Data supplied:
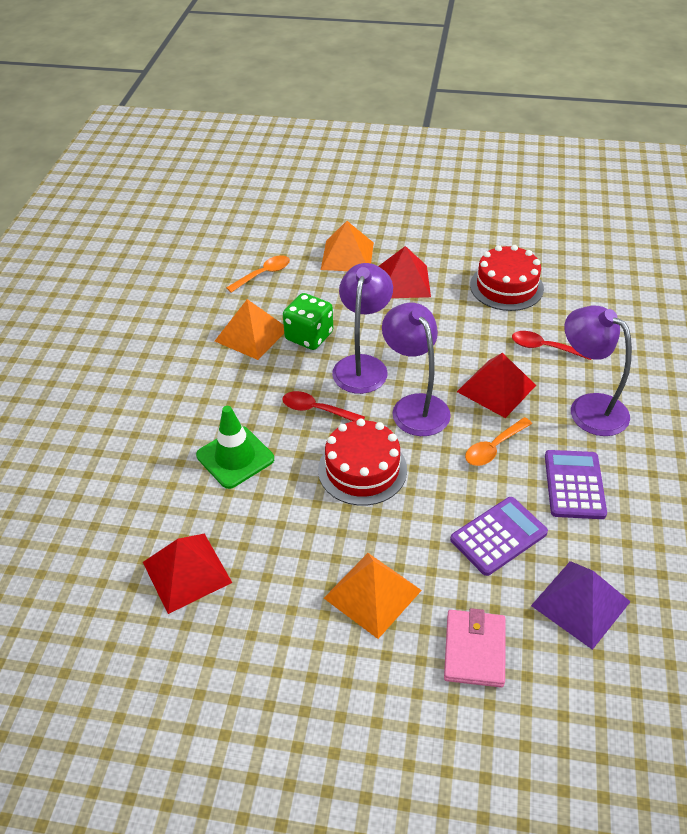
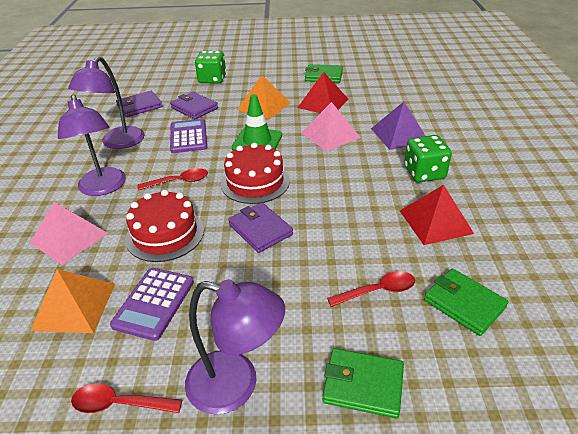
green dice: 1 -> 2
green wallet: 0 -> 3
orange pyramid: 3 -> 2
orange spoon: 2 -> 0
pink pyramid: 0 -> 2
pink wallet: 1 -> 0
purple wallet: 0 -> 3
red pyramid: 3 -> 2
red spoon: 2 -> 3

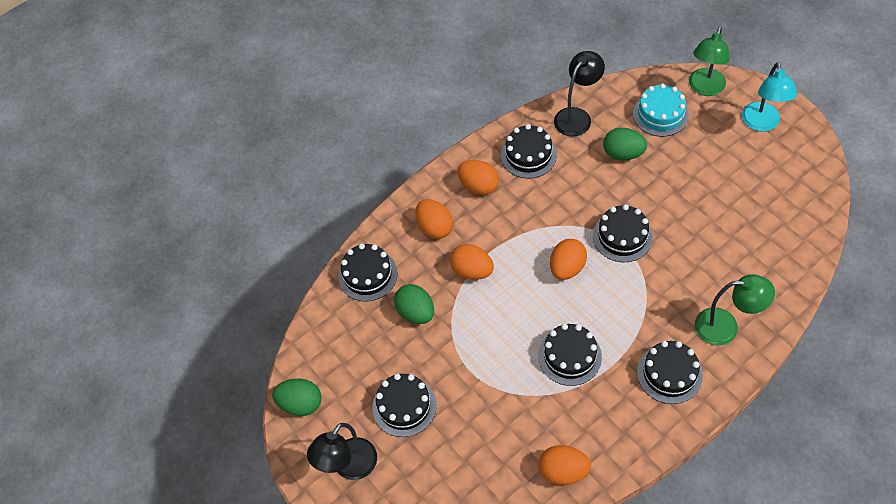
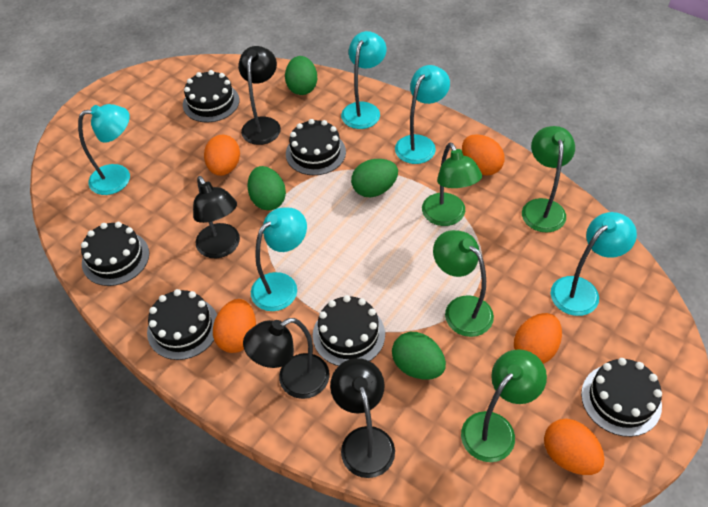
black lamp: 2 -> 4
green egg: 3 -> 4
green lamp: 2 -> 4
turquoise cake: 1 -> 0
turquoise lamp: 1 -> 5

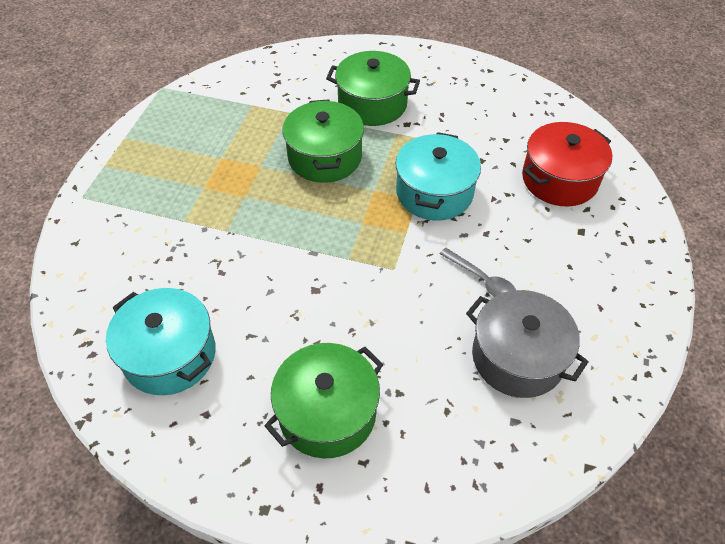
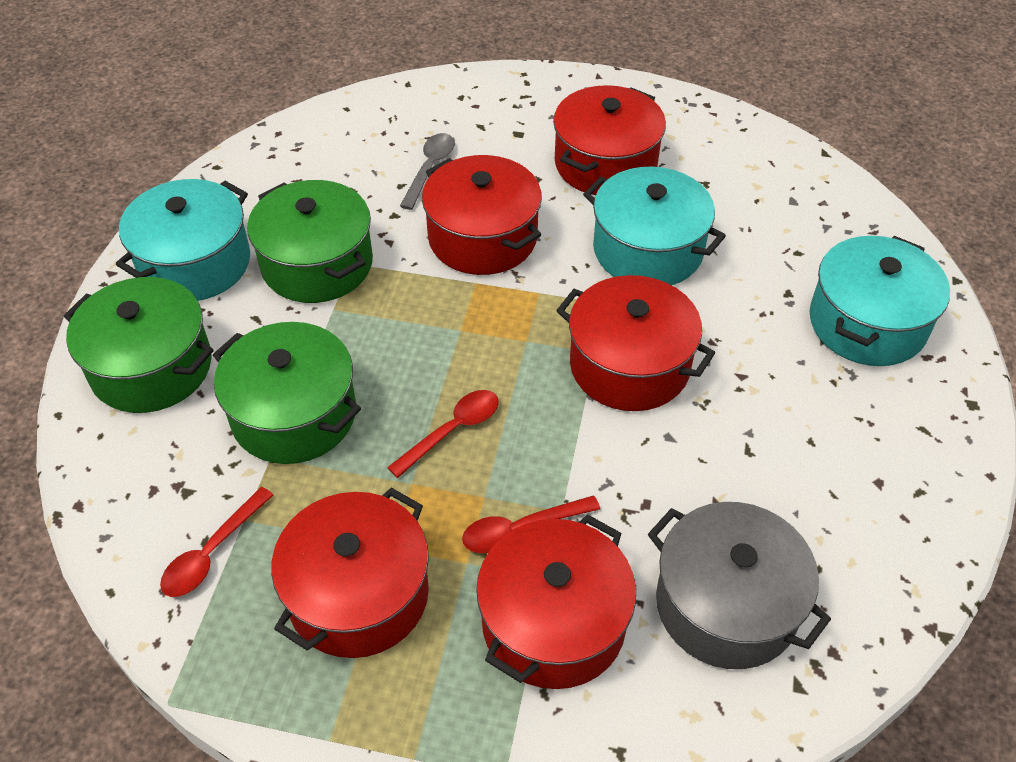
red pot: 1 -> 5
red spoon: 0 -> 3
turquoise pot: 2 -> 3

==

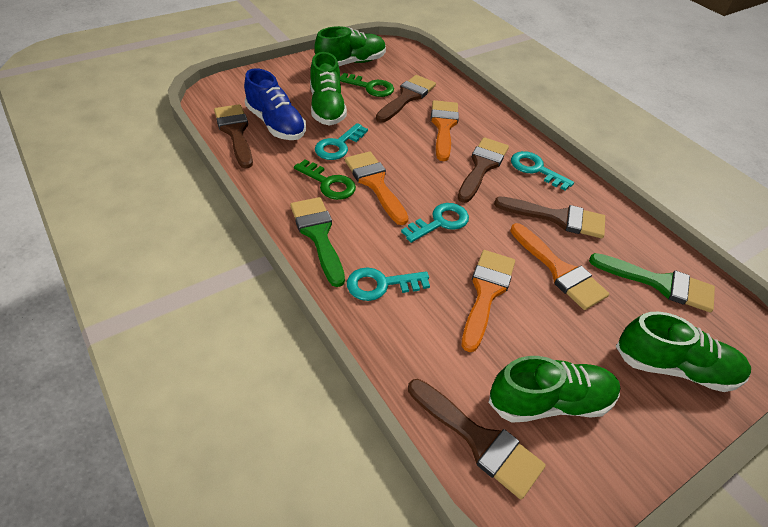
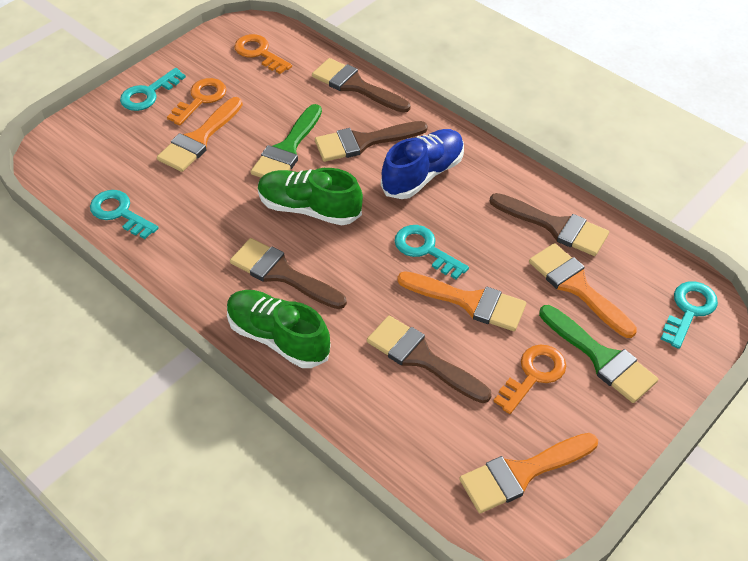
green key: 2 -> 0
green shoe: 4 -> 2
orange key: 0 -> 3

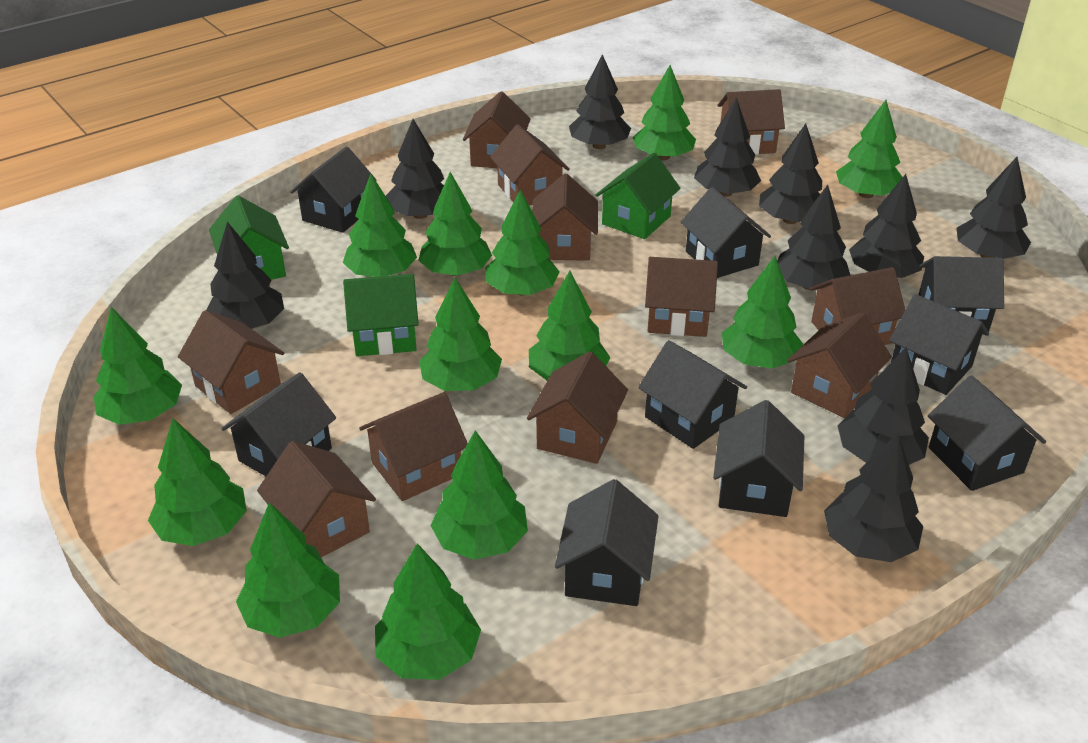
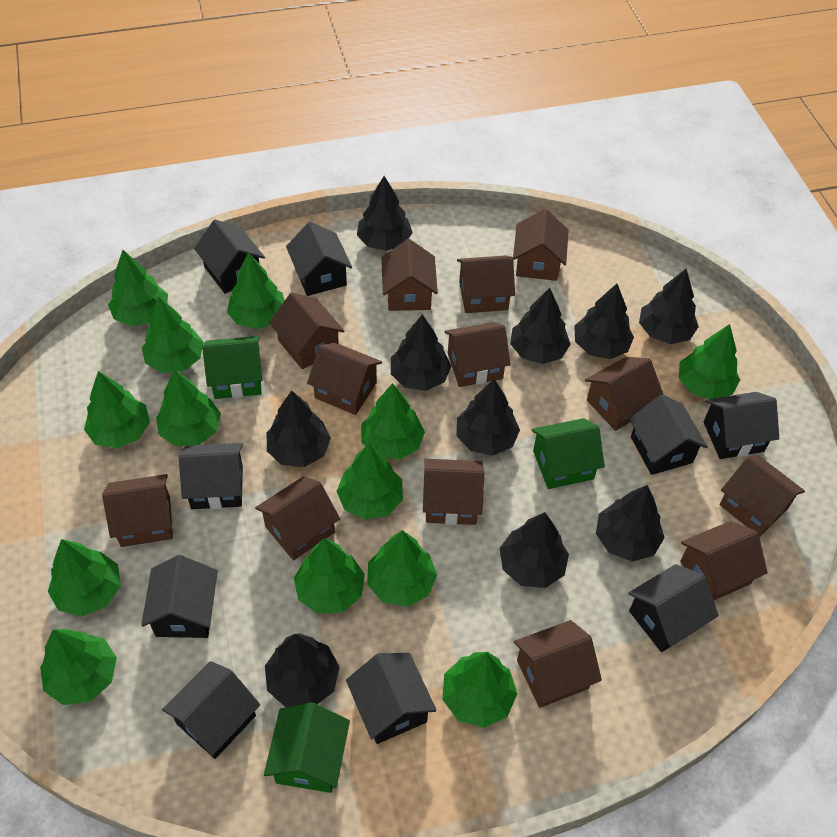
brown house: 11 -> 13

---

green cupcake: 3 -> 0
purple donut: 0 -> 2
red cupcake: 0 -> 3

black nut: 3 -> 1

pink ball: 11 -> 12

Task to carry out: If the string "turquoise" is in a line of the entries, pick that line out.

Task output:
turquoise cake: 1 -> 0
turquoise lamp: 1 -> 5
turquoise pot: 2 -> 3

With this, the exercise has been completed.